> _Your task_
Write out, from the entries below, exactly the lines that run between the lines holding "black box: 1 -> 2" and "turquoise capsule: 0 -> 3", inclusive, and stop there.

> _Data supplied_
________________________

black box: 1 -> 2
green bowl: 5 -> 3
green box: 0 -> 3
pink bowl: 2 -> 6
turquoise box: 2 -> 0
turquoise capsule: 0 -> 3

________________________

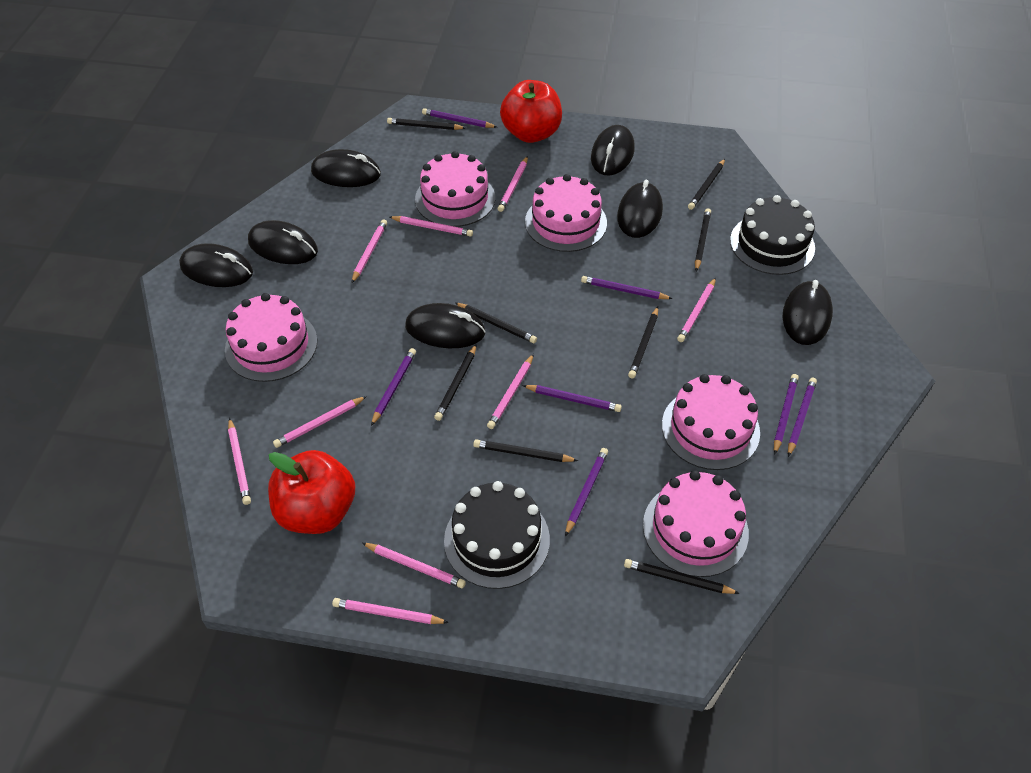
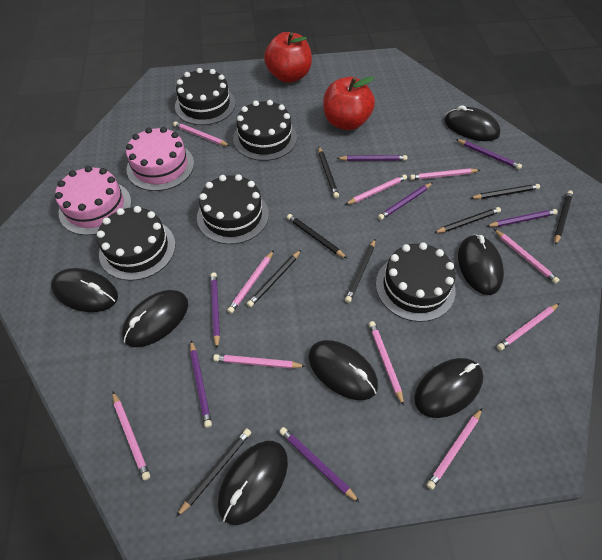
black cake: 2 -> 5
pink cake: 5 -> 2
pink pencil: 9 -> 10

________________________

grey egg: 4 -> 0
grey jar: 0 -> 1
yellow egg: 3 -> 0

________________________

> _Exercise result_
black box: 1 -> 2
green bowl: 5 -> 3
green box: 0 -> 3
pink bowl: 2 -> 6
turquoise box: 2 -> 0
turquoise capsule: 0 -> 3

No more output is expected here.